:: Directions for this task ::
Copy every entry word for word. Skip the pictures.

════════════════

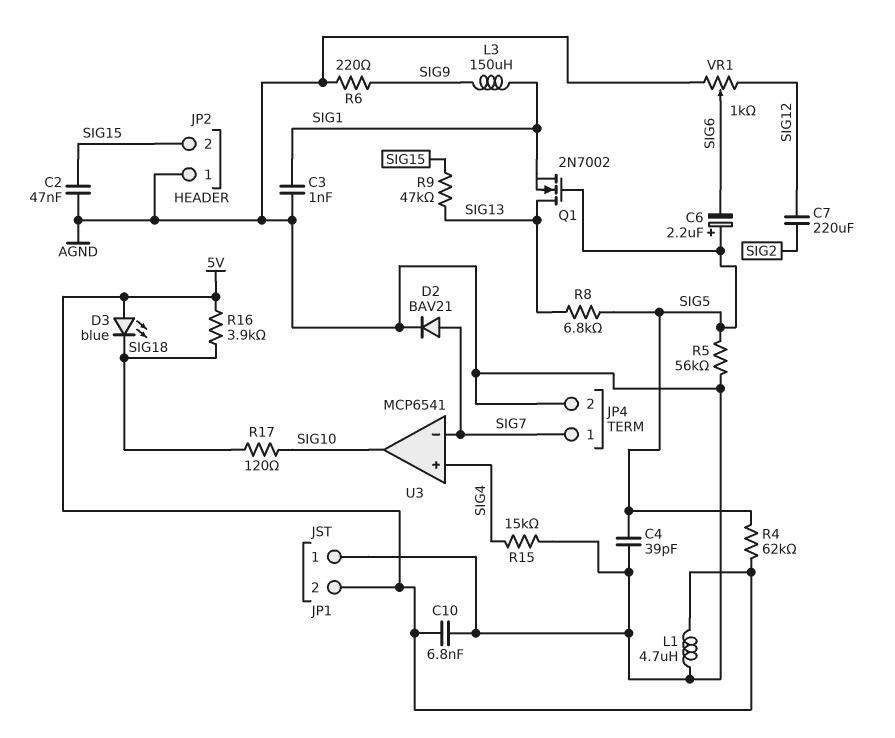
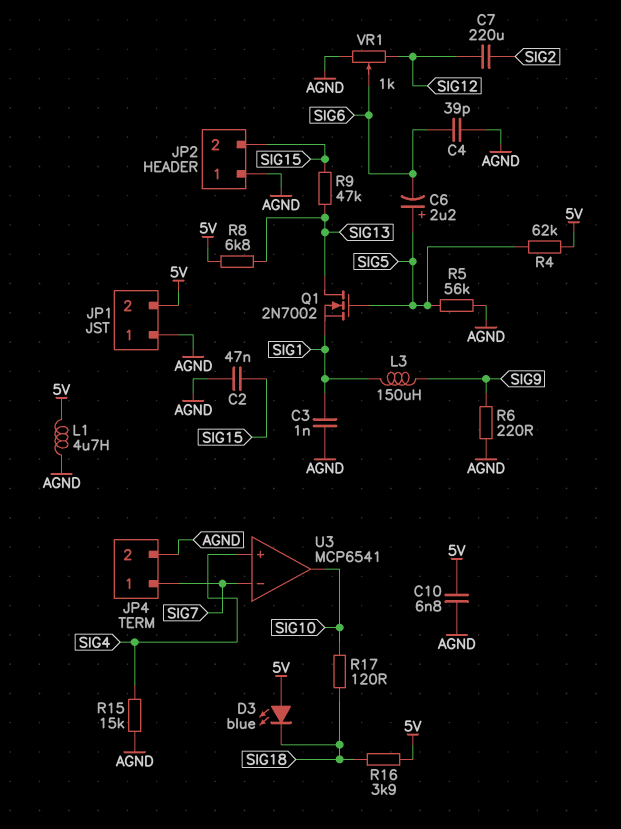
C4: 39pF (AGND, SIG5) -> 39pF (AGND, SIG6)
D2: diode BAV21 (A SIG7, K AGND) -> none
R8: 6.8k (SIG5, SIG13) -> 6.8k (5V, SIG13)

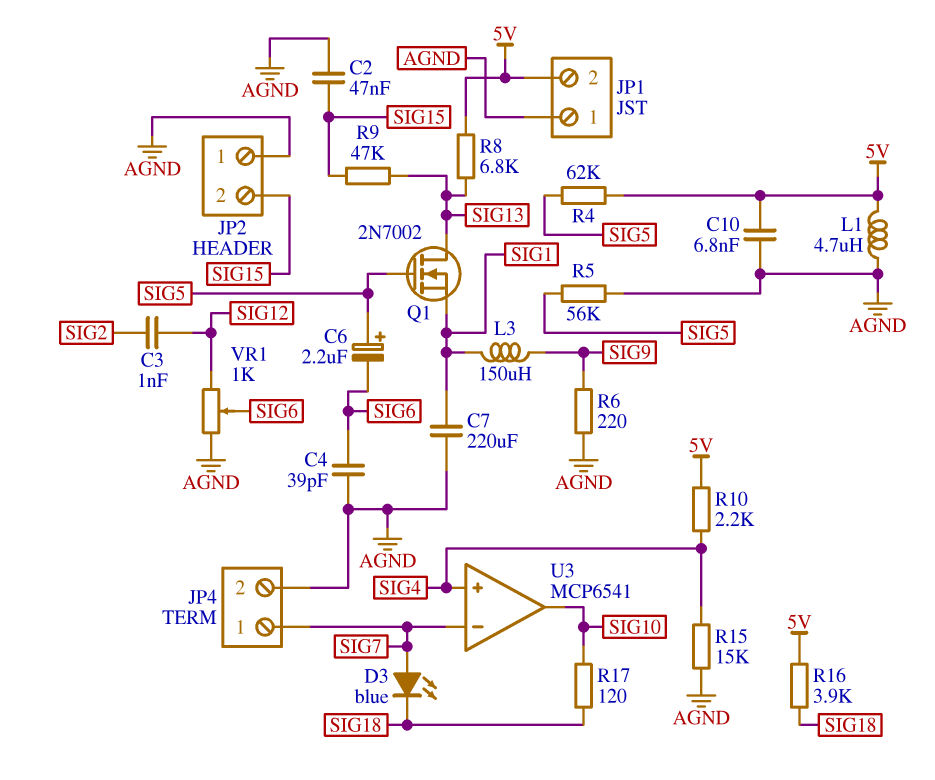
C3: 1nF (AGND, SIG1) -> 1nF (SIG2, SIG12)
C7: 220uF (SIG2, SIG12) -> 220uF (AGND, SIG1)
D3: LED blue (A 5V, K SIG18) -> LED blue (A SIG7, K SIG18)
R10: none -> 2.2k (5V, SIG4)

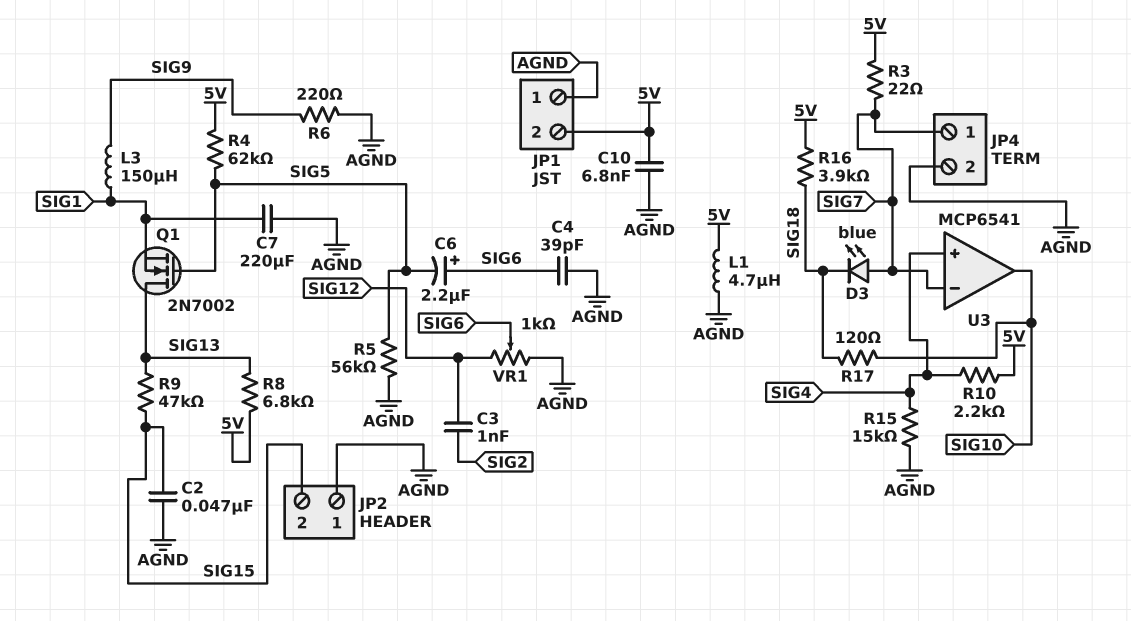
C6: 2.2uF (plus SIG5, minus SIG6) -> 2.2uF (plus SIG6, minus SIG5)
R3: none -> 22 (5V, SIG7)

════════════════

:: Solved problem ::
C4: 39pF (AGND, SIG5) -> 39pF (AGND, SIG6)
D2: diode BAV21 (A SIG7, K AGND) -> none
R8: 6.8k (SIG5, SIG13) -> 6.8k (5V, SIG13)

C3: 1nF (AGND, SIG1) -> 1nF (SIG2, SIG12)
C7: 220uF (SIG2, SIG12) -> 220uF (AGND, SIG1)
D3: LED blue (A 5V, K SIG18) -> LED blue (A SIG7, K SIG18)
R10: none -> 2.2k (5V, SIG4)

C6: 2.2uF (plus SIG5, minus SIG6) -> 2.2uF (plus SIG6, minus SIG5)
R3: none -> 22 (5V, SIG7)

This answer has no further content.